(Object change listings)
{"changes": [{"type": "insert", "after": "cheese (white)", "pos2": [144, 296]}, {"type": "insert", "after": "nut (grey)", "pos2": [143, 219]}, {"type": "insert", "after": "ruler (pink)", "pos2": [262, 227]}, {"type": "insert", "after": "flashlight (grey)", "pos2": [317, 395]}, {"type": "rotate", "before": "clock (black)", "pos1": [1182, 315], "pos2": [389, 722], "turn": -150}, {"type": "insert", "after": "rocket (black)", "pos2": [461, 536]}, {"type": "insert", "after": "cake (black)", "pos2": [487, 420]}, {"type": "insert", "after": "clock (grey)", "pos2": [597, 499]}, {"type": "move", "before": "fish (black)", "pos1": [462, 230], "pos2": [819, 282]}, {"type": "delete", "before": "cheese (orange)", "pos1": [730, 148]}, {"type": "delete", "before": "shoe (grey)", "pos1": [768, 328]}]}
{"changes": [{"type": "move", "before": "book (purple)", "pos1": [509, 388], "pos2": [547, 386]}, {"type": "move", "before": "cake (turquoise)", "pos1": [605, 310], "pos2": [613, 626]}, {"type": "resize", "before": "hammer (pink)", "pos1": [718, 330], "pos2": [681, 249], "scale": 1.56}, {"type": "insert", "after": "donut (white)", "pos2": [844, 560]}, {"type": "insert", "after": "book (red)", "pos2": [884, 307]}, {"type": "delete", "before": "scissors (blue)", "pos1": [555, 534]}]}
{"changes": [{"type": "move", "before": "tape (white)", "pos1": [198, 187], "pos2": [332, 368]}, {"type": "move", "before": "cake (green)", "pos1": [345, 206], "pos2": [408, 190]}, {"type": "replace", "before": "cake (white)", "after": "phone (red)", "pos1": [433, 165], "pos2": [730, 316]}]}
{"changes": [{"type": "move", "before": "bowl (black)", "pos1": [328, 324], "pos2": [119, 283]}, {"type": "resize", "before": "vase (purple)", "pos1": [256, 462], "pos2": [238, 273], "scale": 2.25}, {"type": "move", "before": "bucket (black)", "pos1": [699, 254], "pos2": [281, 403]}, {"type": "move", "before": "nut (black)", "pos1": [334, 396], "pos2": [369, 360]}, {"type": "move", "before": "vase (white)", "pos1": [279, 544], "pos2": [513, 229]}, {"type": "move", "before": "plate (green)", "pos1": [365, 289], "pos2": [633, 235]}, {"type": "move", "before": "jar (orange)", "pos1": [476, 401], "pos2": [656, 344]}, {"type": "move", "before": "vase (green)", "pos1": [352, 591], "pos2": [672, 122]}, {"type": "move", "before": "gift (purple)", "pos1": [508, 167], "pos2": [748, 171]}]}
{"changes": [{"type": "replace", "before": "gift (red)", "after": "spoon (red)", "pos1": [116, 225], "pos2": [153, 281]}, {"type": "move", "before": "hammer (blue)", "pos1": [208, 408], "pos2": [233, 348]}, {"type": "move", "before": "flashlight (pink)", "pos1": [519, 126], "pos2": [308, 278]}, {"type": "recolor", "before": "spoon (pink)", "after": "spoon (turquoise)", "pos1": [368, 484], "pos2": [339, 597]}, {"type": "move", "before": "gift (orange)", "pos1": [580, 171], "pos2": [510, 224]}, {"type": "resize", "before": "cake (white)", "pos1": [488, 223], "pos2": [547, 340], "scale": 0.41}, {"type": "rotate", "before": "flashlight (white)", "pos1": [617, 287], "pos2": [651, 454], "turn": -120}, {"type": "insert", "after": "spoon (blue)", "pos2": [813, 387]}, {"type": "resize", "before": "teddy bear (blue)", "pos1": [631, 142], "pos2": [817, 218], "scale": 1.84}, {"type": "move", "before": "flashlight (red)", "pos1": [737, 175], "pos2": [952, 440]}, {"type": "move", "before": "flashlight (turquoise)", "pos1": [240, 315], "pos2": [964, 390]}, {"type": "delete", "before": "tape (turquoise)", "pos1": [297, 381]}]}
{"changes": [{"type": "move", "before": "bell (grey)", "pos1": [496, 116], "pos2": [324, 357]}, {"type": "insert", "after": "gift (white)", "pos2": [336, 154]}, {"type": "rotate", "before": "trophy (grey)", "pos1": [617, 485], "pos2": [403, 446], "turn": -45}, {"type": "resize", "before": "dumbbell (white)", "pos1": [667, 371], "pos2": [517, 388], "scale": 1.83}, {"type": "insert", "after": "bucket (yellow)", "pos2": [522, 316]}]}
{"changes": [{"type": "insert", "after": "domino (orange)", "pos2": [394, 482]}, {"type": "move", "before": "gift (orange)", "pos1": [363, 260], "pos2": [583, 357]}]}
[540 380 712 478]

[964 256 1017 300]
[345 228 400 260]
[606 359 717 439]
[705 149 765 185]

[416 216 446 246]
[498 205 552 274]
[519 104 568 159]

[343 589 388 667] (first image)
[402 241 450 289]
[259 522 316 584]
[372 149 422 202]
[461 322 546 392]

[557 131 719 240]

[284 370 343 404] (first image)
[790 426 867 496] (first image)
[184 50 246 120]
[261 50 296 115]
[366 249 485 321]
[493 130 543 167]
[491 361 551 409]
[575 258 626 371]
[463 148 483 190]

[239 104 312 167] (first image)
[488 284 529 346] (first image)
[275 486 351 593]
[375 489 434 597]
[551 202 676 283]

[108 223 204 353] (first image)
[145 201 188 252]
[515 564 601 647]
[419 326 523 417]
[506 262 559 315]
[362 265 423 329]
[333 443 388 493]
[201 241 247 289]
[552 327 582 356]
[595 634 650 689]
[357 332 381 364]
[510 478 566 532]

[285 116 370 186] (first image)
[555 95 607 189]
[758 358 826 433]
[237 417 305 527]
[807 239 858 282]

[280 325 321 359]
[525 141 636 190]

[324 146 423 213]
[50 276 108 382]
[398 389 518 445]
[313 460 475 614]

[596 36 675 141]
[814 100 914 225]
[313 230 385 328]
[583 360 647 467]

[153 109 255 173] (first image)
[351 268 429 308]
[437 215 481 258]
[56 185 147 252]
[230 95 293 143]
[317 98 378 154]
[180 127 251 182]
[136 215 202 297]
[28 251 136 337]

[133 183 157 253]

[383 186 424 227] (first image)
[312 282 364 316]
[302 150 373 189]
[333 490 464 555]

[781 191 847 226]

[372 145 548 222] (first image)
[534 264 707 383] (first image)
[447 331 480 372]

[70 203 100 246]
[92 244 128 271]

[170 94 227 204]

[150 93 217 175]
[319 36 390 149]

WORK ORDER.
Each entry must be retyped exactly as it was written above.

ANSWER SECTION.
{"changes": [{"type": "insert", "after": "cheese (white)", "pos2": [144, 296]}, {"type": "insert", "after": "nut (grey)", "pos2": [143, 219]}, {"type": "insert", "after": "ruler (pink)", "pos2": [262, 227]}, {"type": "insert", "after": "flashlight (grey)", "pos2": [317, 395]}, {"type": "rotate", "before": "clock (black)", "pos1": [1182, 315], "pos2": [389, 722], "turn": -150}, {"type": "insert", "after": "rocket (black)", "pos2": [461, 536]}, {"type": "insert", "after": "cake (black)", "pos2": [487, 420]}, {"type": "insert", "after": "clock (grey)", "pos2": [597, 499]}, {"type": "move", "before": "fish (black)", "pos1": [462, 230], "pos2": [819, 282]}, {"type": "delete", "before": "cheese (orange)", "pos1": [730, 148]}, {"type": "delete", "before": "shoe (grey)", "pos1": [768, 328]}]}
{"changes": [{"type": "move", "before": "book (purple)", "pos1": [509, 388], "pos2": [547, 386]}, {"type": "move", "before": "cake (turquoise)", "pos1": [605, 310], "pos2": [613, 626]}, {"type": "resize", "before": "hammer (pink)", "pos1": [718, 330], "pos2": [681, 249], "scale": 1.56}, {"type": "insert", "after": "donut (white)", "pos2": [844, 560]}, {"type": "insert", "after": "book (red)", "pos2": [884, 307]}, {"type": "delete", "before": "scissors (blue)", "pos1": [555, 534]}]}
{"changes": [{"type": "move", "before": "tape (white)", "pos1": [198, 187], "pos2": [332, 368]}, {"type": "move", "before": "cake (green)", "pos1": [345, 206], "pos2": [408, 190]}, {"type": "replace", "before": "cake (white)", "after": "phone (red)", "pos1": [433, 165], "pos2": [730, 316]}]}
{"changes": [{"type": "move", "before": "bowl (black)", "pos1": [328, 324], "pos2": [119, 283]}, {"type": "resize", "before": "vase (purple)", "pos1": [256, 462], "pos2": [238, 273], "scale": 2.25}, {"type": "move", "before": "bucket (black)", "pos1": [699, 254], "pos2": [281, 403]}, {"type": "move", "before": "nut (black)", "pos1": [334, 396], "pos2": [369, 360]}, {"type": "move", "before": "vase (white)", "pos1": [279, 544], "pos2": [513, 229]}, {"type": "move", "before": "plate (green)", "pos1": [365, 289], "pos2": [633, 235]}, {"type": "move", "before": "jar (orange)", "pos1": [476, 401], "pos2": [656, 344]}, {"type": "move", "before": "vase (green)", "pos1": [352, 591], "pos2": [672, 122]}, {"type": "move", "before": "gift (purple)", "pos1": [508, 167], "pos2": [748, 171]}]}
{"changes": [{"type": "replace", "before": "gift (red)", "after": "spoon (red)", "pos1": [116, 225], "pos2": [153, 281]}, {"type": "move", "before": "hammer (blue)", "pos1": [208, 408], "pos2": [233, 348]}, {"type": "move", "before": "flashlight (pink)", "pos1": [519, 126], "pos2": [308, 278]}, {"type": "recolor", "before": "spoon (pink)", "after": "spoon (turquoise)", "pos1": [368, 484], "pos2": [339, 597]}, {"type": "move", "before": "gift (orange)", "pos1": [580, 171], "pos2": [510, 224]}, {"type": "resize", "before": "cake (white)", "pos1": [488, 223], "pos2": [547, 340], "scale": 0.41}, {"type": "rotate", "before": "flashlight (white)", "pos1": [617, 287], "pos2": [651, 454], "turn": -120}, {"type": "insert", "after": "spoon (blue)", "pos2": [813, 387]}, {"type": "resize", "before": "teddy bear (blue)", "pos1": [631, 142], "pos2": [817, 218], "scale": 1.84}, {"type": "move", "before": "flashlight (red)", "pos1": [737, 175], "pos2": [952, 440]}, {"type": "move", "before": "flashlight (turquoise)", "pos1": [240, 315], "pos2": [964, 390]}, {"type": "delete", "before": "tape (turquoise)", "pos1": [297, 381]}]}
{"changes": [{"type": "move", "before": "bell (grey)", "pos1": [496, 116], "pos2": [324, 357]}, {"type": "insert", "after": "gift (white)", "pos2": [336, 154]}, {"type": "rotate", "before": "trophy (grey)", "pos1": [617, 485], "pos2": [403, 446], "turn": -45}, {"type": "resize", "before": "dumbbell (white)", "pos1": [667, 371], "pos2": [517, 388], "scale": 1.83}, {"type": "insert", "after": "bucket (yellow)", "pos2": [522, 316]}]}
{"changes": [{"type": "insert", "after": "domino (orange)", "pos2": [394, 482]}, {"type": "move", "before": "gift (orange)", "pos1": [363, 260], "pos2": [583, 357]}]}
[540 380 712 478]

[964 256 1017 300]
[345 228 400 260]
[606 359 717 439]
[705 149 765 185]

[416 216 446 246]
[498 205 552 274]
[519 104 568 159]

[343 589 388 667] (first image)
[402 241 450 289]
[259 522 316 584]
[372 149 422 202]
[461 322 546 392]

[557 131 719 240]

[284 370 343 404] (first image)
[790 426 867 496] (first image)
[184 50 246 120]
[261 50 296 115]
[366 249 485 321]
[493 130 543 167]
[491 361 551 409]
[575 258 626 371]
[463 148 483 190]

[239 104 312 167] (first image)
[488 284 529 346] (first image)
[275 486 351 593]
[375 489 434 597]
[551 202 676 283]

[108 223 204 353] (first image)
[145 201 188 252]
[515 564 601 647]
[419 326 523 417]
[506 262 559 315]
[362 265 423 329]
[333 443 388 493]
[201 241 247 289]
[552 327 582 356]
[595 634 650 689]
[357 332 381 364]
[510 478 566 532]

[285 116 370 186] (first image)
[555 95 607 189]
[758 358 826 433]
[237 417 305 527]
[807 239 858 282]

[280 325 321 359]
[525 141 636 190]

[324 146 423 213]
[50 276 108 382]
[398 389 518 445]
[313 460 475 614]

[596 36 675 141]
[814 100 914 225]
[313 230 385 328]
[583 360 647 467]

[153 109 255 173] (first image)
[351 268 429 308]
[437 215 481 258]
[56 185 147 252]
[230 95 293 143]
[317 98 378 154]
[180 127 251 182]
[136 215 202 297]
[28 251 136 337]

[133 183 157 253]

[383 186 424 227] (first image)
[312 282 364 316]
[302 150 373 189]
[333 490 464 555]

[781 191 847 226]

[372 145 548 222] (first image)
[534 264 707 383] (first image)
[447 331 480 372]

[70 203 100 246]
[92 244 128 271]

[170 94 227 204]

[150 93 217 175]
[319 36 390 149]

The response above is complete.